* _What the exercise asks_: Quote the entries below from the line with "camera: 30 degrees right, 5 degrees down" through the line with "(619, 154) = (785, 156): none -> yellow pear", both ends included, and only those lines.

* _Supplied entries_:
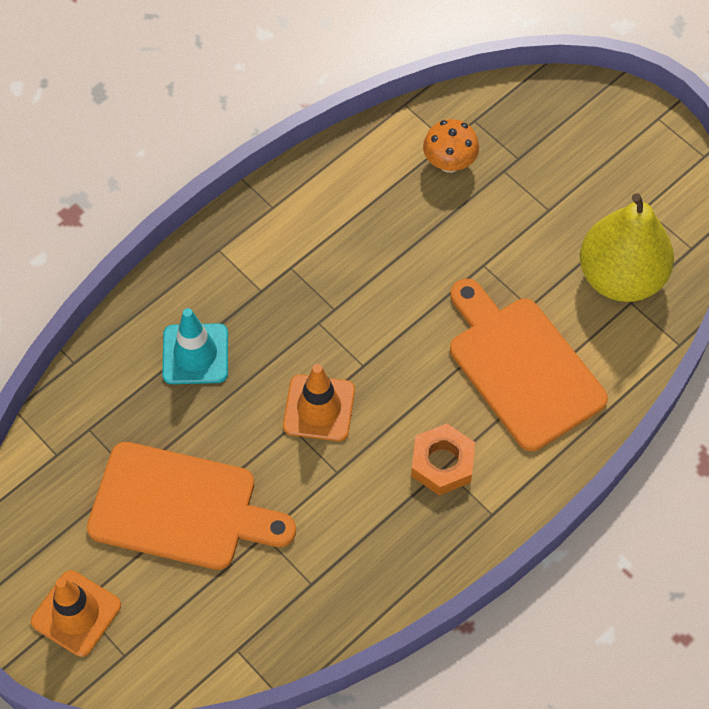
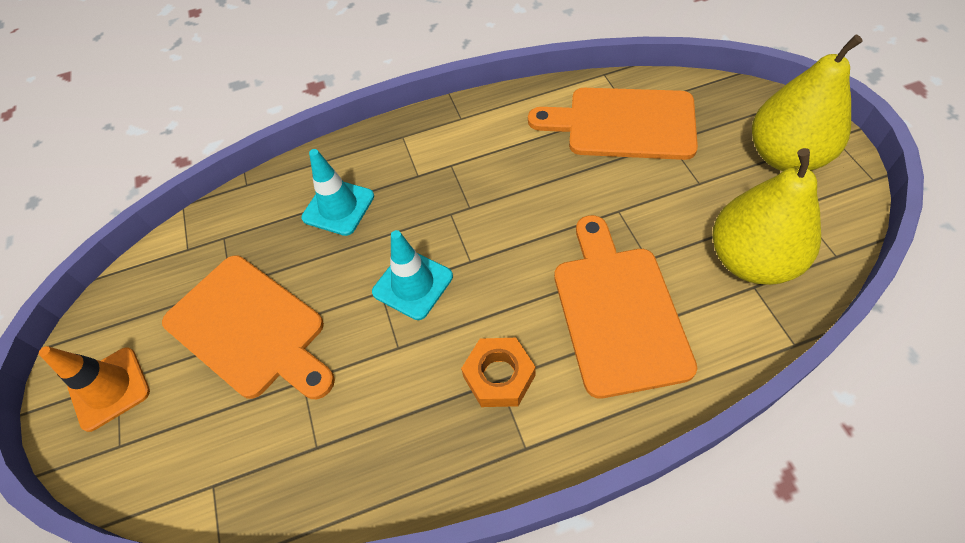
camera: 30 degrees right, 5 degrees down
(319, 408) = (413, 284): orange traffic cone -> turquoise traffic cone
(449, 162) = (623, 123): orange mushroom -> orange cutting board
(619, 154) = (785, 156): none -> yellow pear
...
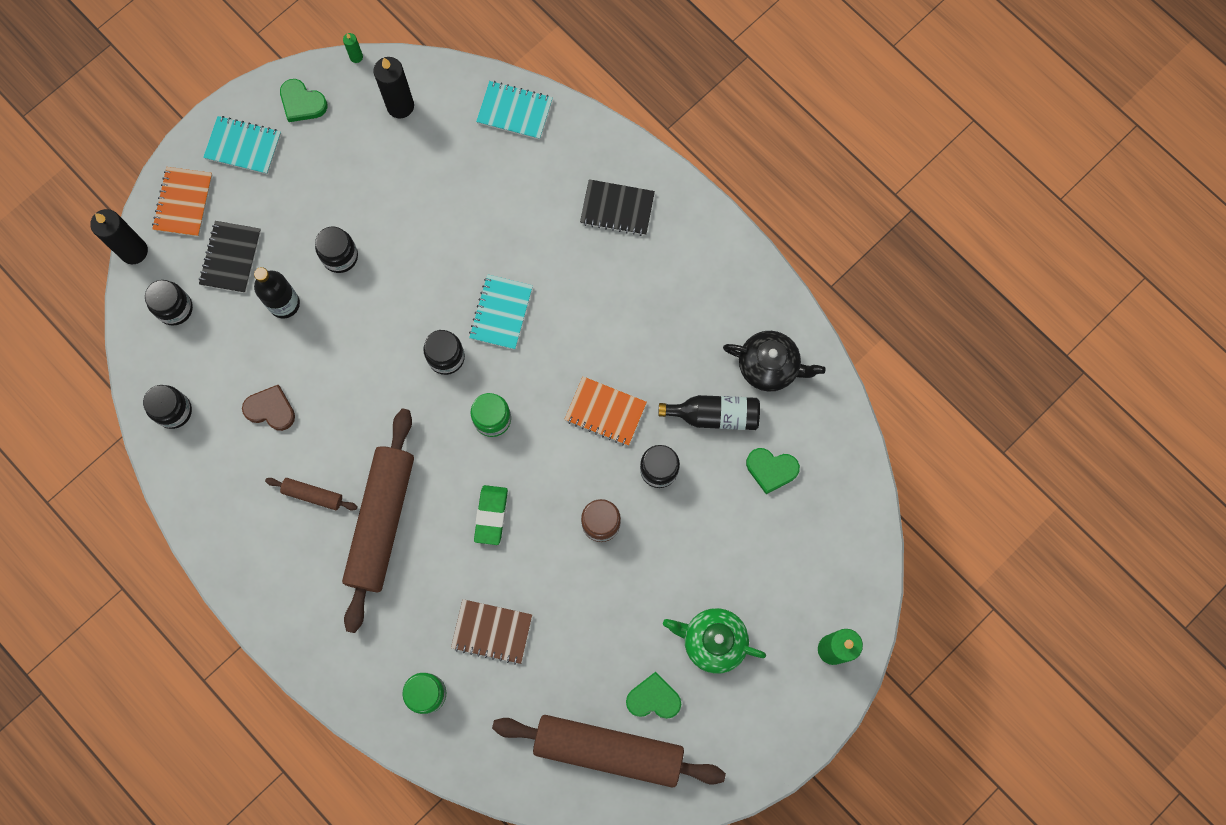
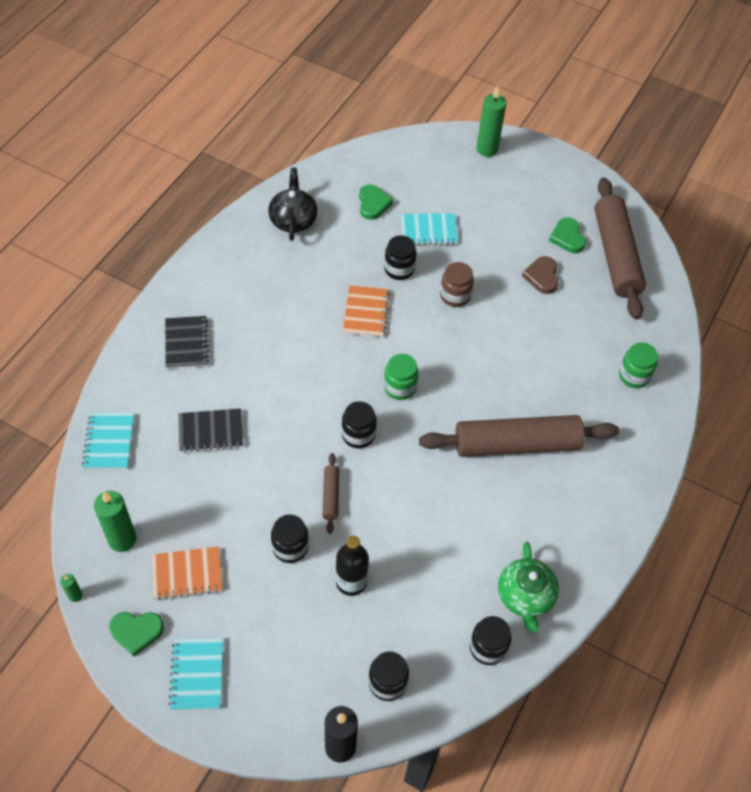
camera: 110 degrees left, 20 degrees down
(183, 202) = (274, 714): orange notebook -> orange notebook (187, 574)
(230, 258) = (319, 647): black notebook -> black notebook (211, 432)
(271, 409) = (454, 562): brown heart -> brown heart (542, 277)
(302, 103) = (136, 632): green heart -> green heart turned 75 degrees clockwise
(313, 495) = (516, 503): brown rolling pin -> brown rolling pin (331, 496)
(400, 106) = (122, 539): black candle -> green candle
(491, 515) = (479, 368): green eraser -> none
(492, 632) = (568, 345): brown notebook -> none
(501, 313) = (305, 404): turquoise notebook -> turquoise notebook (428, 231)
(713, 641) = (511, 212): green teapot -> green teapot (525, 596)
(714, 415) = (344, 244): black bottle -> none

* _Task response_:
camera: 30 degrees right, 5 degrees down
(319, 408) = (413, 284): orange traffic cone -> turquoise traffic cone
(449, 162) = (623, 123): orange mushroom -> orange cutting board
(619, 154) = (785, 156): none -> yellow pear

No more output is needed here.